• **Brief**: Return exactly the span that opens with the line containing "R1: 3.3k (GND, VA) -> 3.3k (GND, IN0)" and closes with the final line of the records, both included.
++++
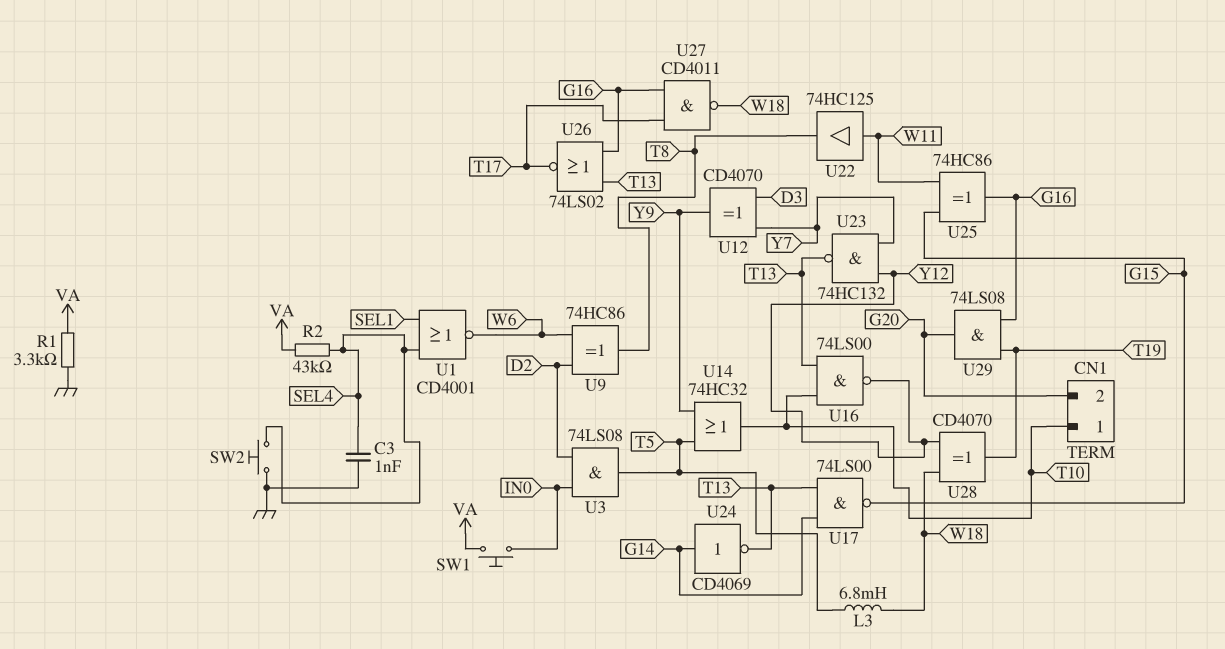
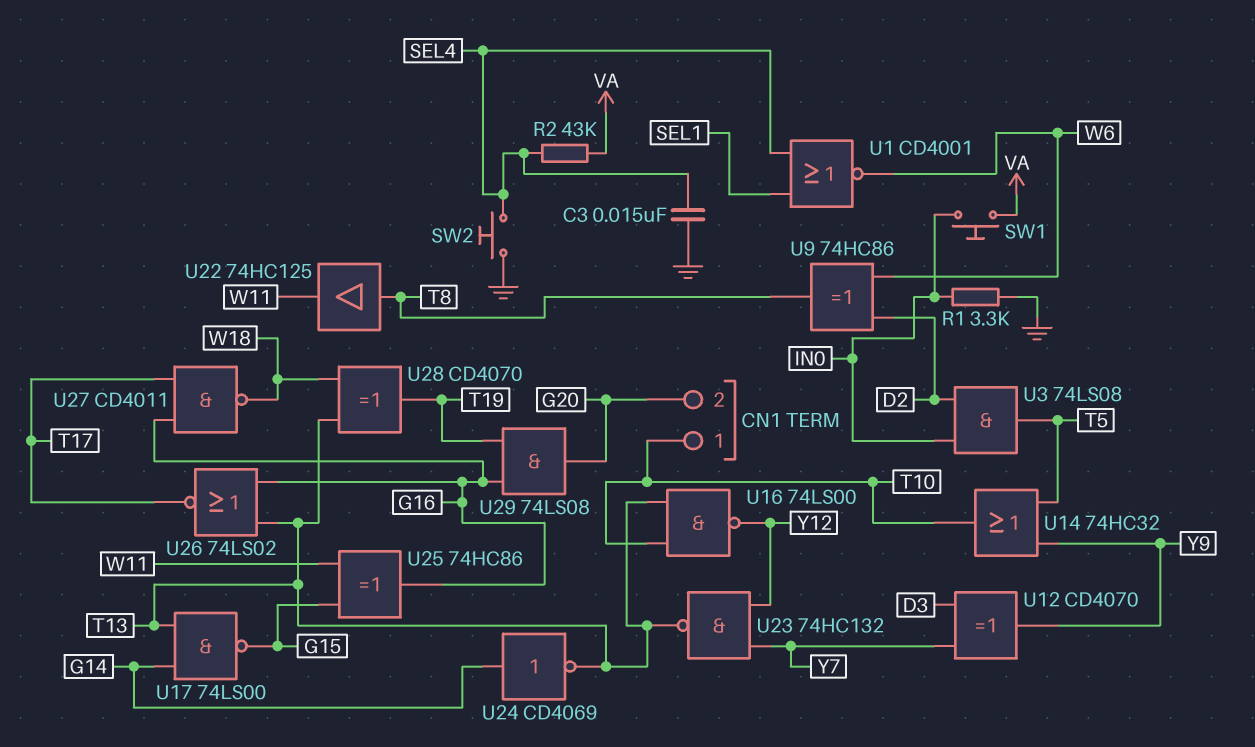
C3: 1nF (GND, SEL4) -> 15nF (GND, SEL4)
L3: 6.8mH (T5, W18) -> none
R1: 3.3k (GND, VA) -> 3.3k (GND, IN0)
U22: buffer 74HC125 (in W11, out T8) -> buffer 74HC125 (in T8, out W11)
U28: XOR CD4070 (in W18, in Y12, out T19) -> XOR CD4070 (in T13, in W18, out T19)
++++
• **Result of the exercise**:
R1: 3.3k (GND, VA) -> 3.3k (GND, IN0)
U22: buffer 74HC125 (in W11, out T8) -> buffer 74HC125 (in T8, out W11)
U28: XOR CD4070 (in W18, in Y12, out T19) -> XOR CD4070 (in T13, in W18, out T19)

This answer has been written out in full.